**Work order:** Copy exactly, please, the line that has "(420, 415) = (854, 436): purple" in it along with every line after it to the end of the listing.

**Data shown:**
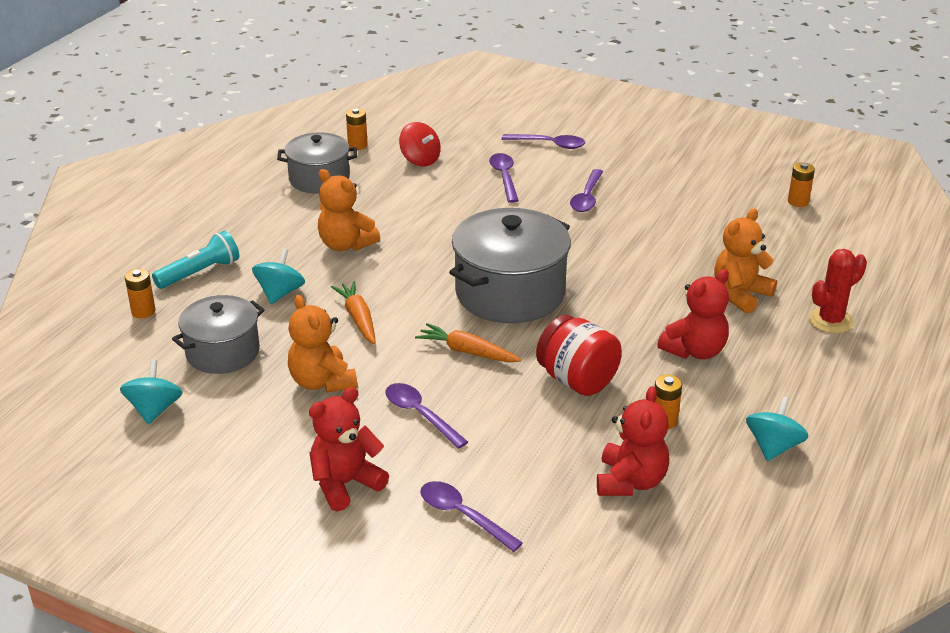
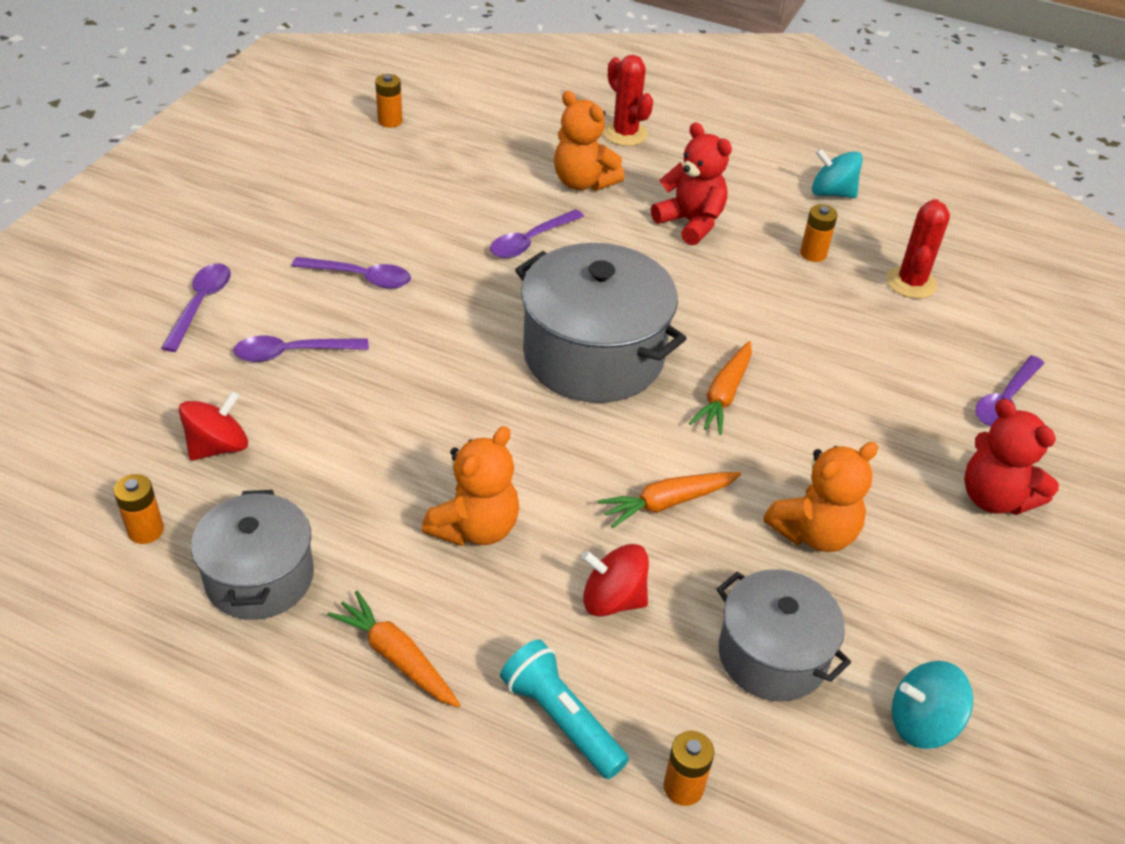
camera: 95 degrees left, 10 degrees up
(255, 221) = (396, 657): none -> orange carrot
(280, 293) = (613, 599): turquoise spinning top -> red spinning top
(420, 415) = (854, 436): purple spoon -> purple spoon (531, 241)
(577, 380) = (760, 308): red jar -> none
(630, 481) = (911, 283): red teddy bear -> red cactus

**Answer box:**
(420, 415) = (854, 436): purple spoon -> purple spoon (531, 241)
(577, 380) = (760, 308): red jar -> none
(630, 481) = (911, 283): red teddy bear -> red cactus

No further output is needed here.